__PROVIDED RECORDS__
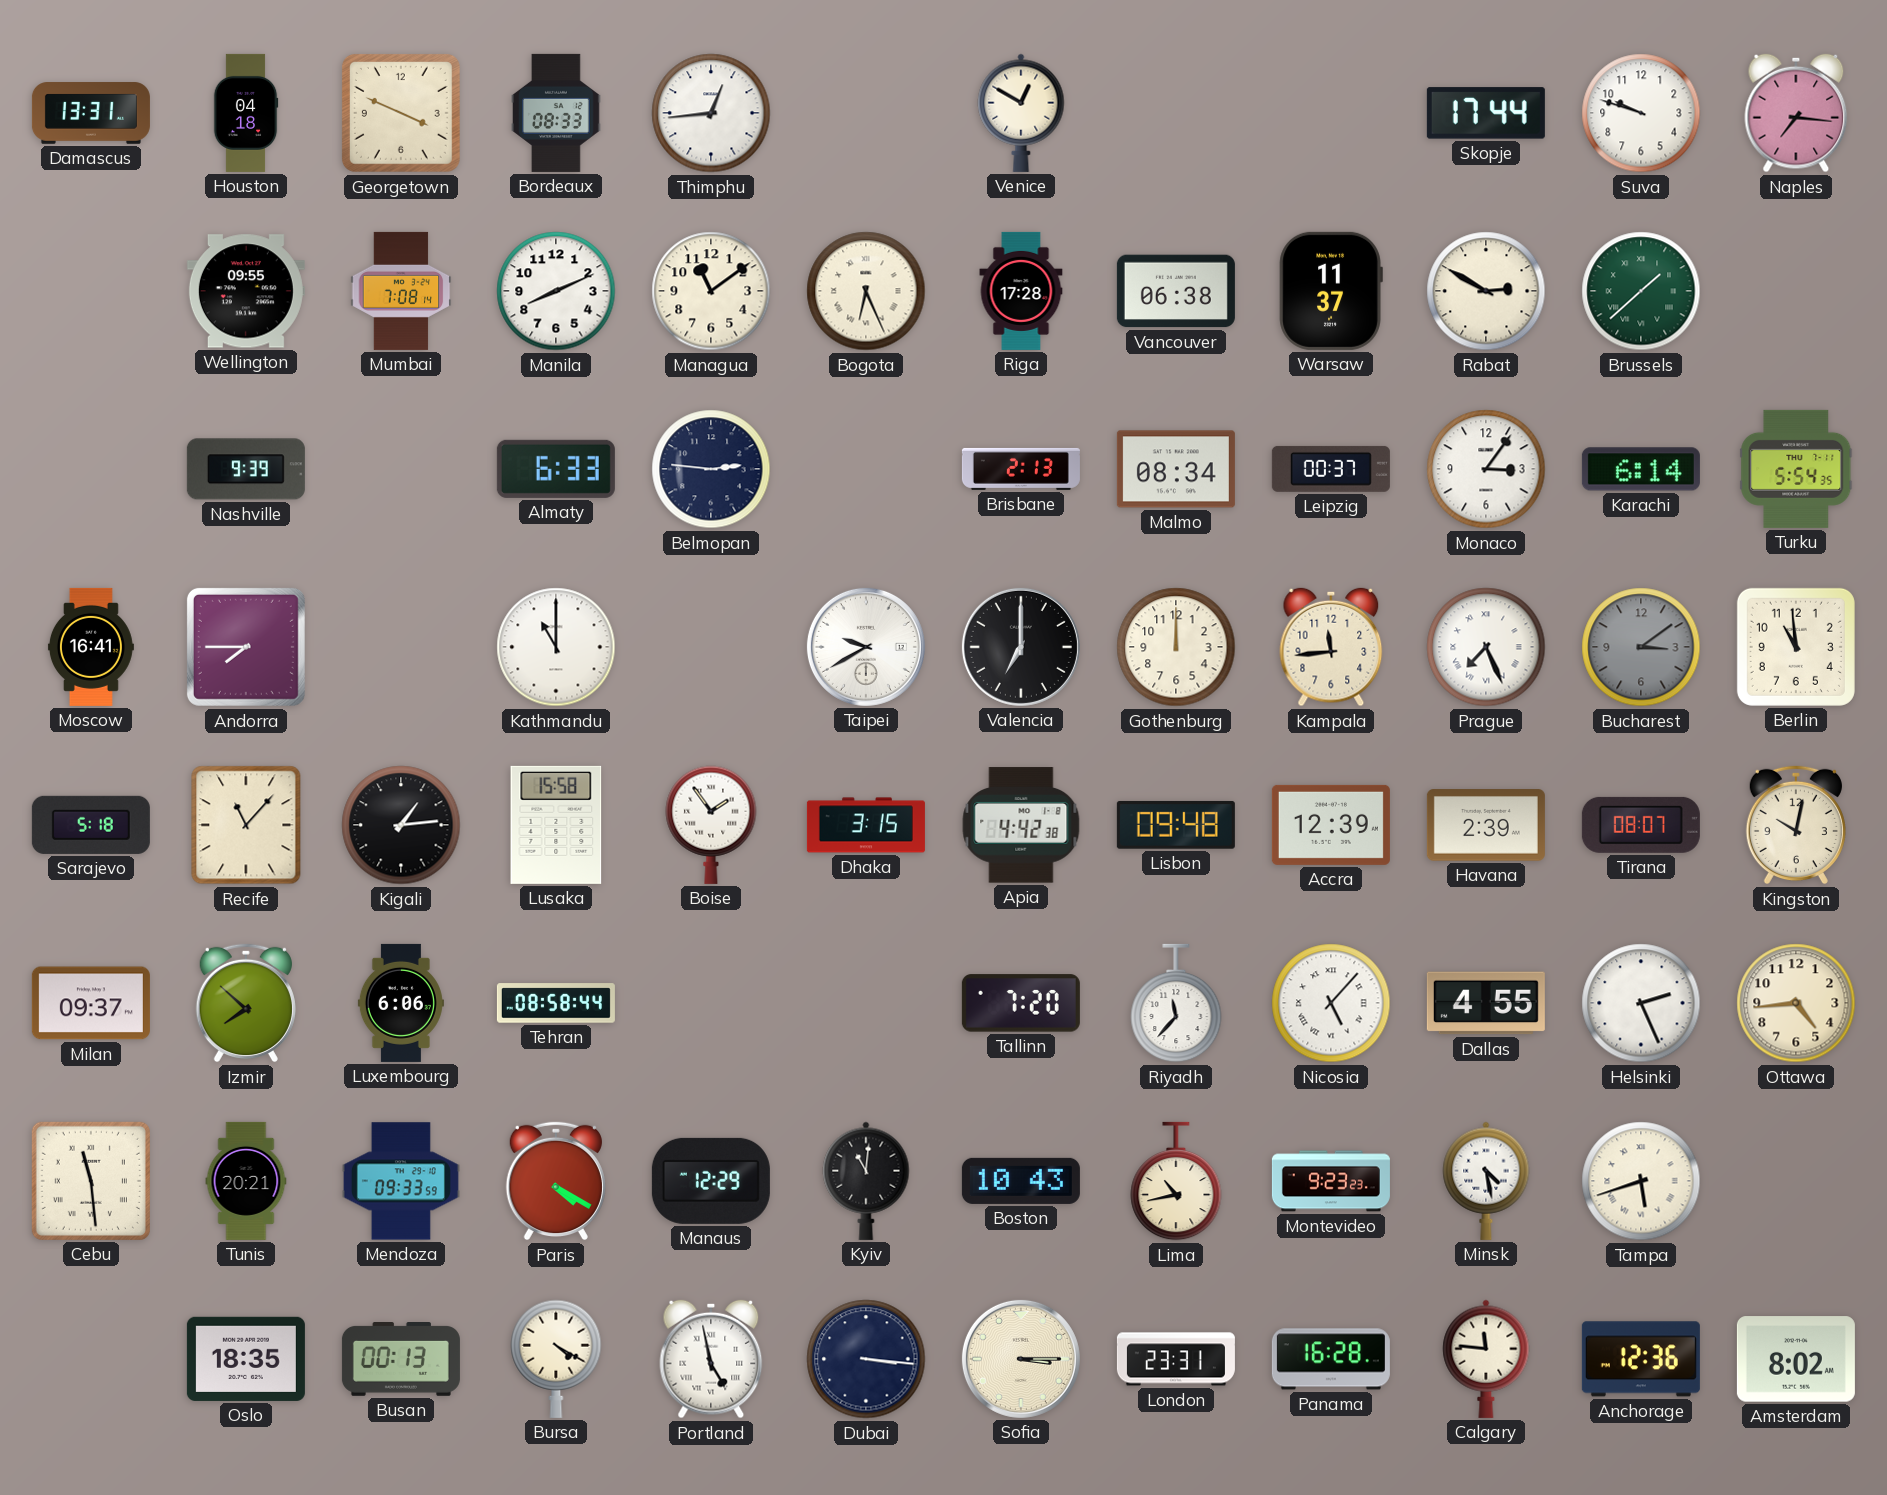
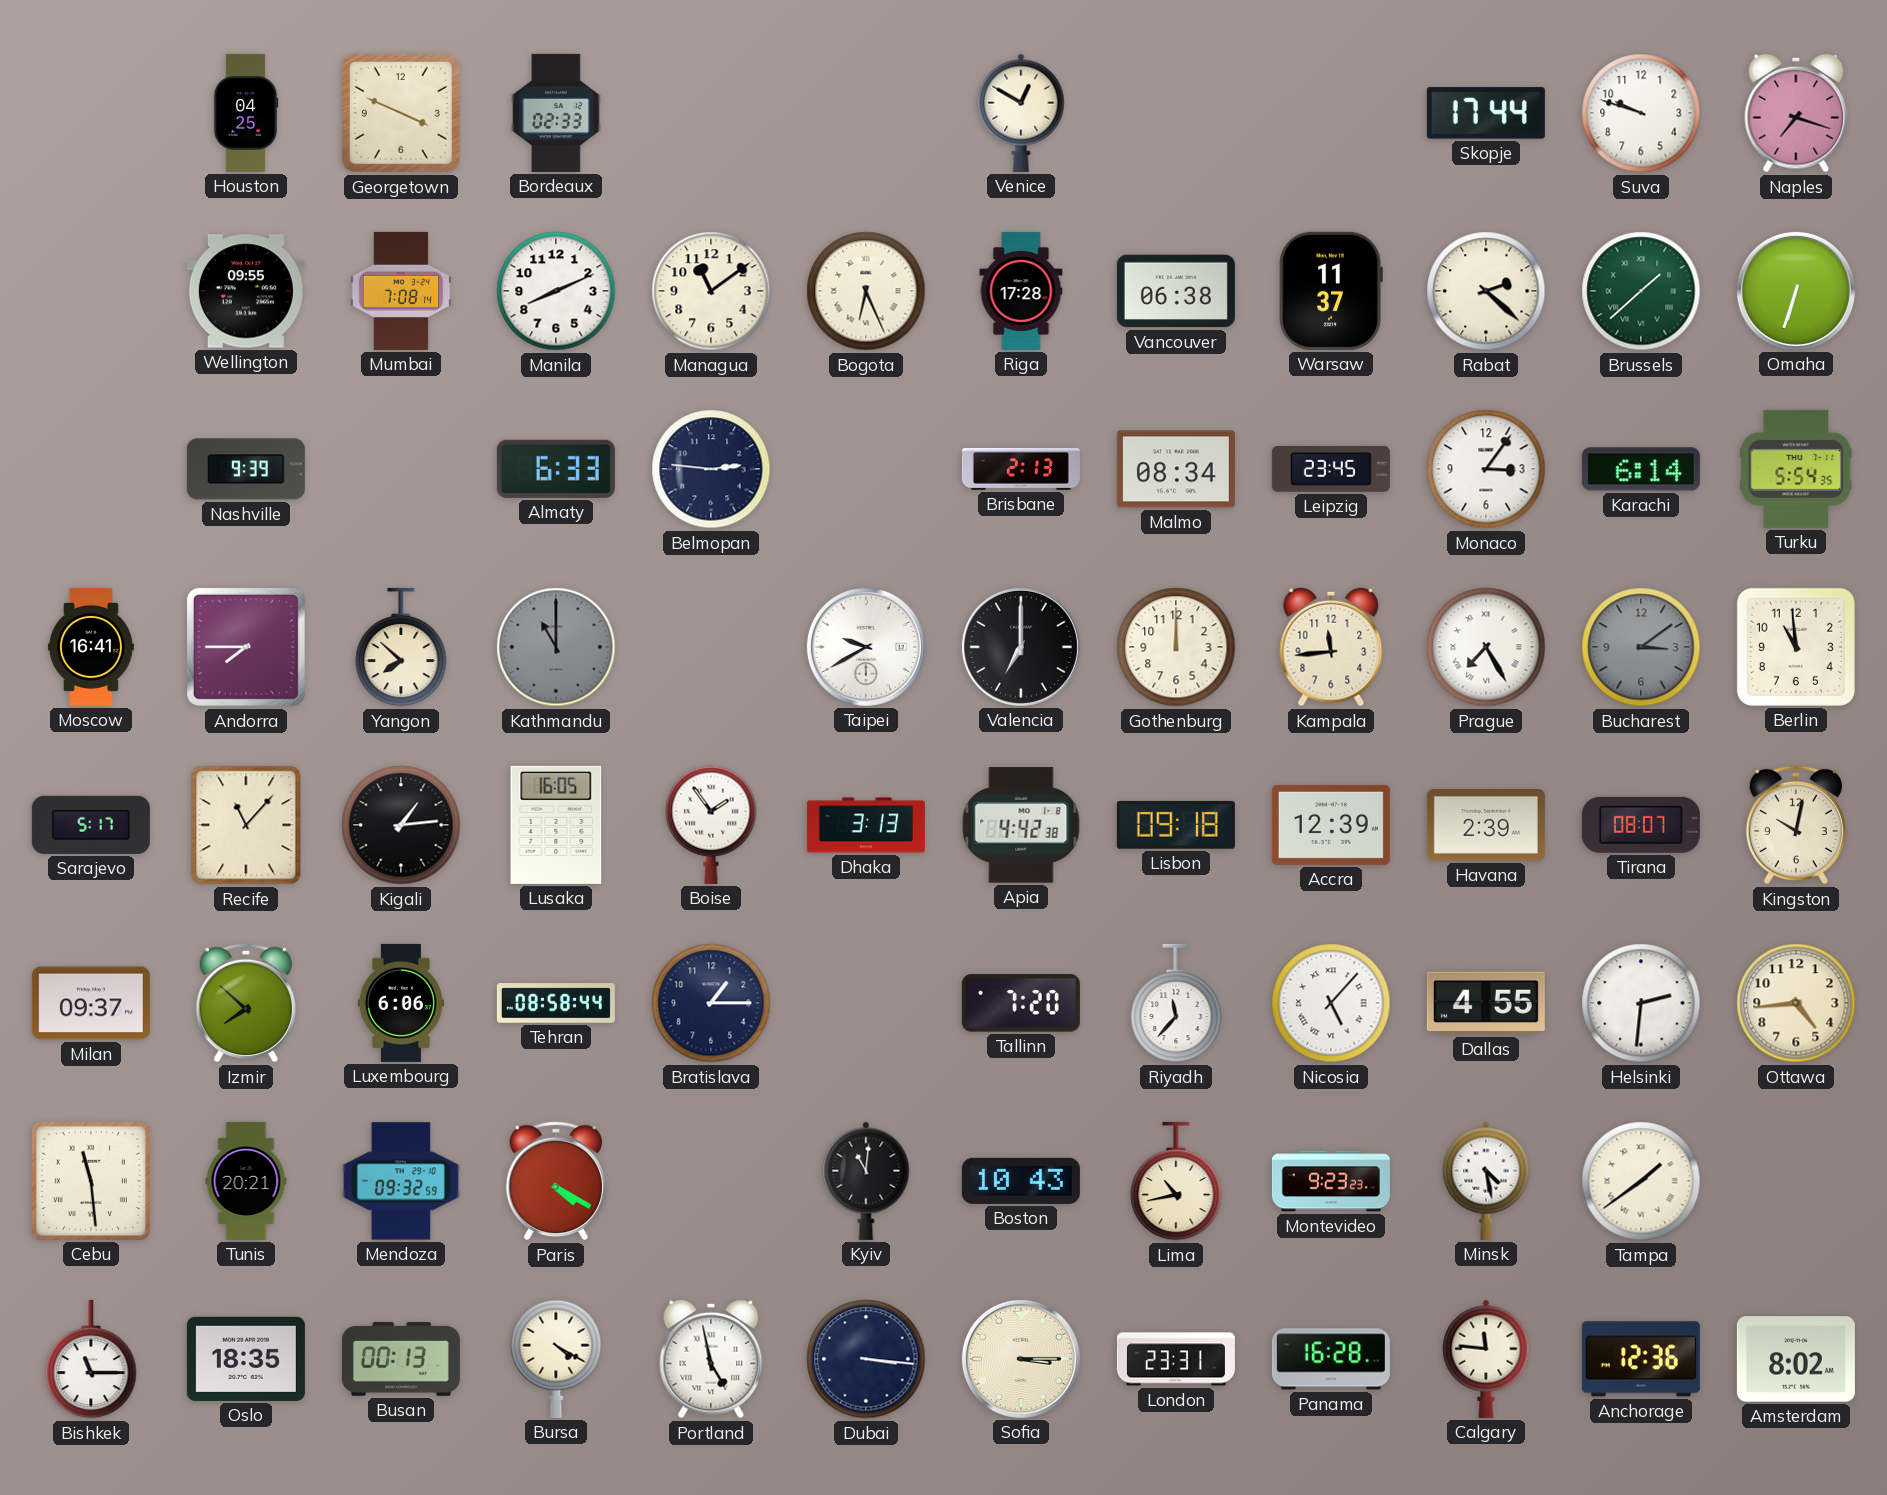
Damascus: 13:31 -> none
Houston: 04:18 -> 04:25
Bordeaux: 08:33 -> 02:33
Thimphu: 12:44 -> none
Naples: 7:16 -> 7:18
Rabat: 2:50 -> 2:22
Omaha: none -> 6:33
Leipzig: 00:37 -> 23:45
Yangon: none -> 7:52
Kathmandu dial: white -> grey
Prague: 7:26 -> 7:25
Sarajevo: 5:18 -> 5:17
Lusaka: 15:58 -> 16:05
Dhaka: 3:15 -> 3:13
Lisbon: 09:48 -> 09:18
Bratislava: none -> 1:15
Helsinki: 2:26 -> 2:31
Mendoza: 09:33 -> 09:32
Manaus: 12:29 -> none
Tampa: 5:42 -> 1:39
Bishkek: none -> 11:15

__WHAT THIS TASK INVOLVES__
Rewrite the rows above with every "none" changed to "blank" and all else unchanged. Leave out the pictures.

__PROBLEM SOLUTION__
Damascus: 13:31 -> blank
Houston: 04:18 -> 04:25
Bordeaux: 08:33 -> 02:33
Thimphu: 12:44 -> blank
Naples: 7:16 -> 7:18
Rabat: 2:50 -> 2:22
Omaha: blank -> 6:33
Leipzig: 00:37 -> 23:45
Yangon: blank -> 7:52
Kathmandu dial: white -> grey
Prague: 7:26 -> 7:25
Sarajevo: 5:18 -> 5:17
Lusaka: 15:58 -> 16:05
Dhaka: 3:15 -> 3:13
Lisbon: 09:48 -> 09:18
Bratislava: blank -> 1:15
Helsinki: 2:26 -> 2:31
Mendoza: 09:33 -> 09:32
Manaus: 12:29 -> blank
Tampa: 5:42 -> 1:39
Bishkek: blank -> 11:15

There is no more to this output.